Work item:
Output every line below exactly, please, omitting pictures.

Supplied data:
▬▬▬

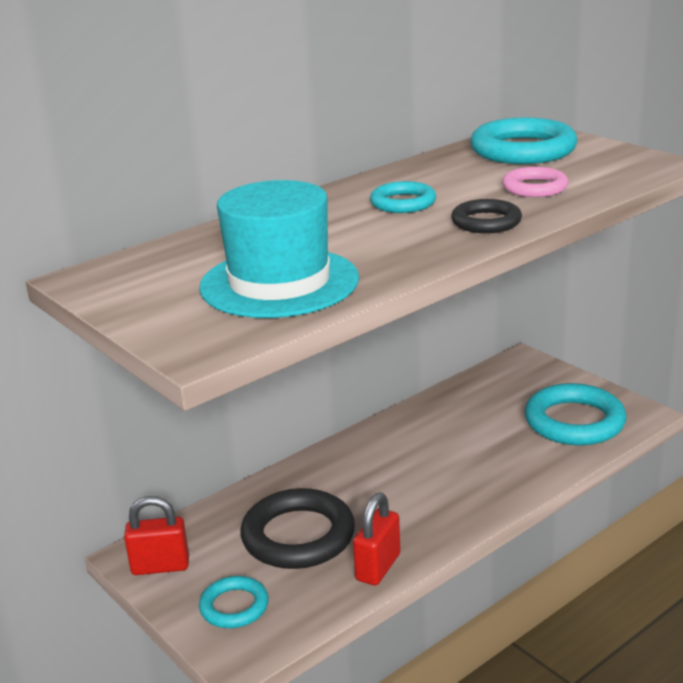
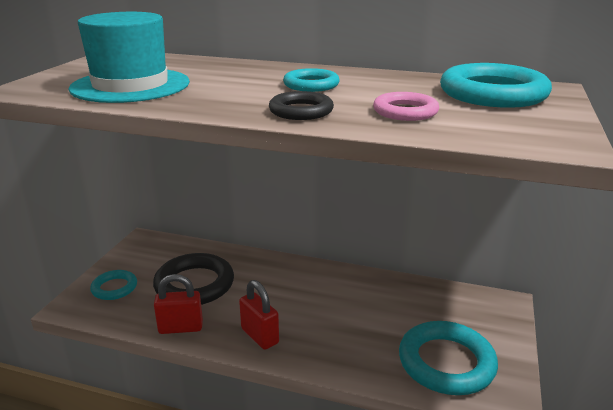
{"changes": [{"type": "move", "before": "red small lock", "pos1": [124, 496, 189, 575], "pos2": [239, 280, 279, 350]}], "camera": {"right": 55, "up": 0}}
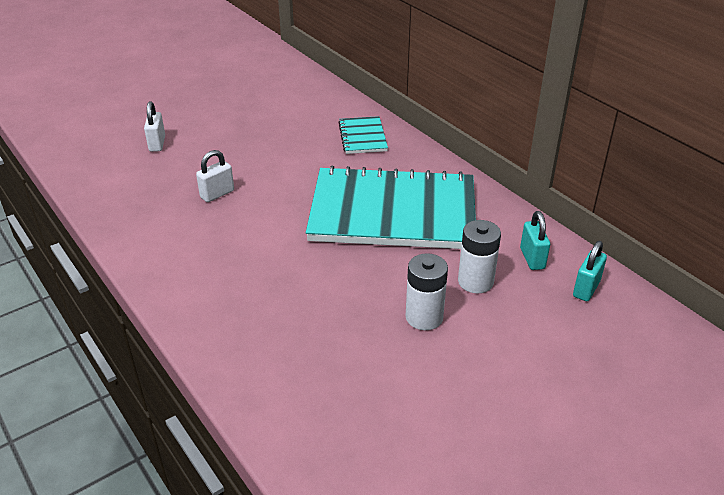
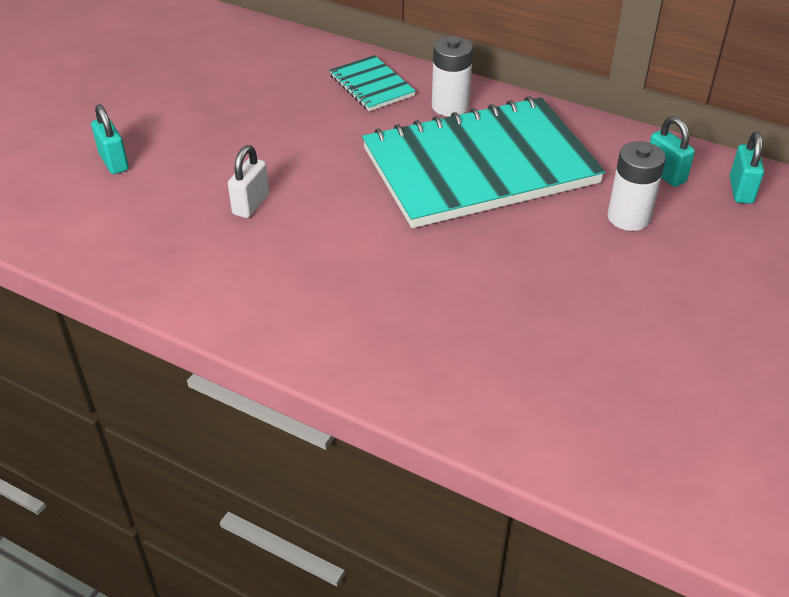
{"changes": [{"type": "recolor", "before": "pure white small lock", "after": "aqua small lock", "pos1": [144, 101, 165, 152], "pos2": [91, 104, 129, 174]}, {"type": "move", "before": "pure white battery", "pos1": [406, 253, 448, 330], "pos2": [432, 36, 473, 117]}], "camera": {"right": -25, "up": 5}}
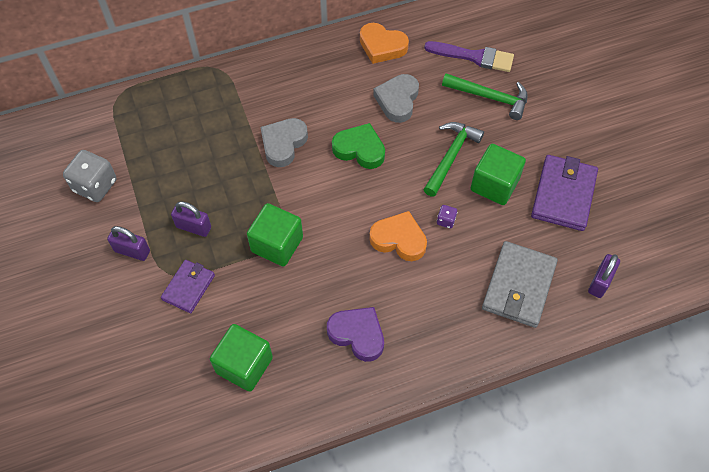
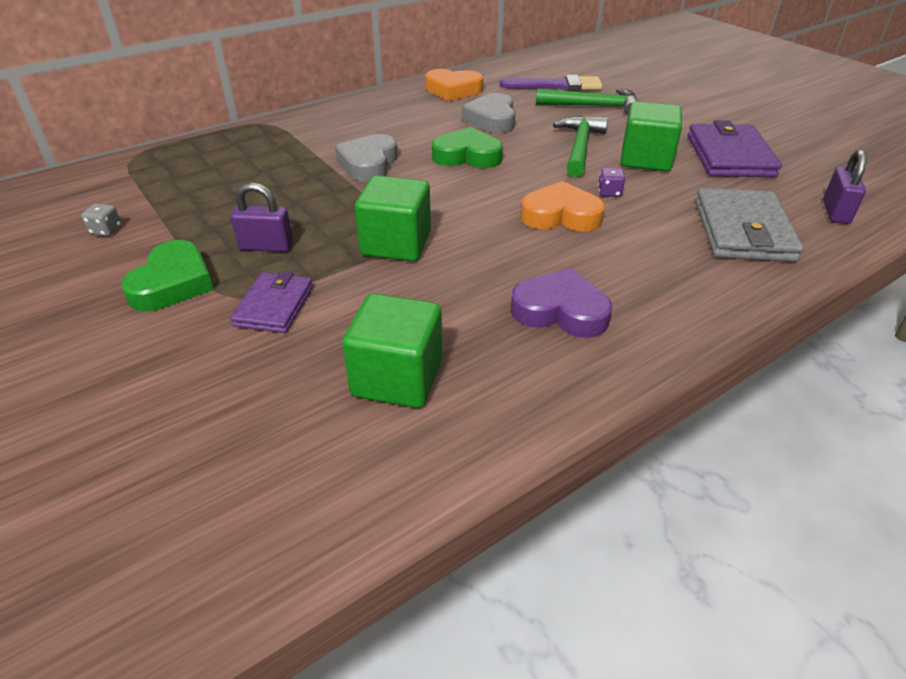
{"changes": [{"type": "resize", "before": "gray dice", "pos1": [63, 150, 116, 202], "pos2": [81, 203, 121, 236], "scale": 0.46}, {"type": "replace", "before": "purple small lock", "after": "emerald heart", "pos1": [107, 226, 150, 261], "pos2": [121, 240, 214, 311]}], "camera": {"right": -15, "up": -20}}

▬▬▬

Solution to this problem:
{"changes": [{"type": "move", "before": "red small lock", "pos1": [124, 496, 189, 575], "pos2": [239, 280, 279, 350]}], "camera": {"right": 55, "up": 0}}
{"changes": [{"type": "recolor", "before": "pure white small lock", "after": "aqua small lock", "pos1": [144, 101, 165, 152], "pos2": [91, 104, 129, 174]}, {"type": "move", "before": "pure white battery", "pos1": [406, 253, 448, 330], "pos2": [432, 36, 473, 117]}], "camera": {"right": -25, "up": 5}}
{"changes": [{"type": "resize", "before": "gray dice", "pos1": [63, 150, 116, 202], "pos2": [81, 203, 121, 236], "scale": 0.46}, {"type": "replace", "before": "purple small lock", "after": "emerald heart", "pos1": [107, 226, 150, 261], "pos2": [121, 240, 214, 311]}], "camera": {"right": -15, "up": -20}}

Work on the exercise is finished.